• Directions for this task:
Please copy every line from the records below that contains the string "bucket".

========================================================================

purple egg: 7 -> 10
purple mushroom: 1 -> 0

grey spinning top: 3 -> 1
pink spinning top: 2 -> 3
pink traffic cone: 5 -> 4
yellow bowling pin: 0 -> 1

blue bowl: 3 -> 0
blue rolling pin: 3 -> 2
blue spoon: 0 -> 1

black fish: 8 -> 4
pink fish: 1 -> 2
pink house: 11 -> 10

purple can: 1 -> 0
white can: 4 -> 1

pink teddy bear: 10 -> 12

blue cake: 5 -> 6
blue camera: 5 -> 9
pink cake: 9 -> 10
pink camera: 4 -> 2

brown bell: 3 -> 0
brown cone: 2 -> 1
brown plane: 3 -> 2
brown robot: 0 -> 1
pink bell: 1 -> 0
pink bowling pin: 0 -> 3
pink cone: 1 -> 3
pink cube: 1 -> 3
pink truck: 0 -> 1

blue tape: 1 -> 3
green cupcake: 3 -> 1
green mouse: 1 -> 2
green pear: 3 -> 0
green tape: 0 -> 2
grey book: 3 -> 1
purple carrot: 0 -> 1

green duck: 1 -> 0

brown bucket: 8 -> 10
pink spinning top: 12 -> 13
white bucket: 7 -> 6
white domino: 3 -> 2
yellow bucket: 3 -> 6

========================================================================

• Answer to this problem:
brown bucket: 8 -> 10
white bucket: 7 -> 6
yellow bucket: 3 -> 6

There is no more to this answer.